What the task asks: A set of records appears below. Print them all, word for word.
------------------------
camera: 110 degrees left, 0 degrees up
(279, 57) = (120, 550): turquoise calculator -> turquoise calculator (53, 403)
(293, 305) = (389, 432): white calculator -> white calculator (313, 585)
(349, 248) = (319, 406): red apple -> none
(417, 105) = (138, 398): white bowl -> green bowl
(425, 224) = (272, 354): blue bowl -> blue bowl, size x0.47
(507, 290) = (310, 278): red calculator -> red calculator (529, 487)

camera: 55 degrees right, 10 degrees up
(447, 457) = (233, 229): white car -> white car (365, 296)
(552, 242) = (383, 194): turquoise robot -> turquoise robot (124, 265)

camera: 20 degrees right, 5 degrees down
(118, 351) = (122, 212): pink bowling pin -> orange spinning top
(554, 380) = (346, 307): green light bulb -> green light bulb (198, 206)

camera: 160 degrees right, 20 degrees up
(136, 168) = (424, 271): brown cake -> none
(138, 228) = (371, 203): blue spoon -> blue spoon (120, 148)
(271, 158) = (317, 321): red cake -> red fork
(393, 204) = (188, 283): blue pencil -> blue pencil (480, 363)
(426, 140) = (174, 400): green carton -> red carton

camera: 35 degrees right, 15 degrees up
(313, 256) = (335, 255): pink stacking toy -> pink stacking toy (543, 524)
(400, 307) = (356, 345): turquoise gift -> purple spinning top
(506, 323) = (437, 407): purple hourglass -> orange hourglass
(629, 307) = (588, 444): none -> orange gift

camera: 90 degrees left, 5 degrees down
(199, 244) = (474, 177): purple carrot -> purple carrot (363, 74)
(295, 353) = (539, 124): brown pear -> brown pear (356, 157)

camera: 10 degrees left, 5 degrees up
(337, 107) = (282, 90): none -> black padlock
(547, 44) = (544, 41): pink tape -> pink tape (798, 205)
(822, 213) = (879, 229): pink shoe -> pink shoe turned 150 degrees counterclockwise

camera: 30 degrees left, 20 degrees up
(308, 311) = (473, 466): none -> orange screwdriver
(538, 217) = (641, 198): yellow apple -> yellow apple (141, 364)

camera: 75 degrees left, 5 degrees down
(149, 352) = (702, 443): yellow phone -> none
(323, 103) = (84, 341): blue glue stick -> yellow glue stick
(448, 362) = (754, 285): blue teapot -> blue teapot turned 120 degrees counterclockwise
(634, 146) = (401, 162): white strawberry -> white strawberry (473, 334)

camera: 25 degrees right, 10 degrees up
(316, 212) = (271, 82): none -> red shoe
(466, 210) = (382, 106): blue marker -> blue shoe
------------------------
Exercise response:
camera: 110 degrees left, 0 degrees up
(279, 57) = (120, 550): turquoise calculator -> turquoise calculator (53, 403)
(293, 305) = (389, 432): white calculator -> white calculator (313, 585)
(349, 248) = (319, 406): red apple -> none
(417, 105) = (138, 398): white bowl -> green bowl
(425, 224) = (272, 354): blue bowl -> blue bowl, size x0.47
(507, 290) = (310, 278): red calculator -> red calculator (529, 487)

camera: 55 degrees right, 10 degrees up
(447, 457) = (233, 229): white car -> white car (365, 296)
(552, 242) = (383, 194): turquoise robot -> turquoise robot (124, 265)

camera: 20 degrees right, 5 degrees down
(118, 351) = (122, 212): pink bowling pin -> orange spinning top
(554, 380) = (346, 307): green light bulb -> green light bulb (198, 206)

camera: 160 degrees right, 20 degrees up
(136, 168) = (424, 271): brown cake -> none
(138, 228) = (371, 203): blue spoon -> blue spoon (120, 148)
(271, 158) = (317, 321): red cake -> red fork
(393, 204) = (188, 283): blue pencil -> blue pencil (480, 363)
(426, 140) = (174, 400): green carton -> red carton

camera: 35 degrees right, 15 degrees up
(313, 256) = (335, 255): pink stacking toy -> pink stacking toy (543, 524)
(400, 307) = (356, 345): turquoise gift -> purple spinning top
(506, 323) = (437, 407): purple hourglass -> orange hourglass
(629, 307) = (588, 444): none -> orange gift

camera: 90 degrees left, 5 degrees down
(199, 244) = (474, 177): purple carrot -> purple carrot (363, 74)
(295, 353) = (539, 124): brown pear -> brown pear (356, 157)

camera: 10 degrees left, 5 degrees up
(337, 107) = (282, 90): none -> black padlock
(547, 44) = (544, 41): pink tape -> pink tape (798, 205)
(822, 213) = (879, 229): pink shoe -> pink shoe turned 150 degrees counterclockwise

camera: 30 degrees left, 20 degrees up
(308, 311) = (473, 466): none -> orange screwdriver
(538, 217) = (641, 198): yellow apple -> yellow apple (141, 364)

camera: 75 degrees left, 5 degrees down
(149, 352) = (702, 443): yellow phone -> none
(323, 103) = (84, 341): blue glue stick -> yellow glue stick
(448, 362) = (754, 285): blue teapot -> blue teapot turned 120 degrees counterclockwise
(634, 146) = (401, 162): white strawberry -> white strawberry (473, 334)

camera: 25 degrees right, 10 degrees up
(316, 212) = (271, 82): none -> red shoe
(466, 210) = (382, 106): blue marker -> blue shoe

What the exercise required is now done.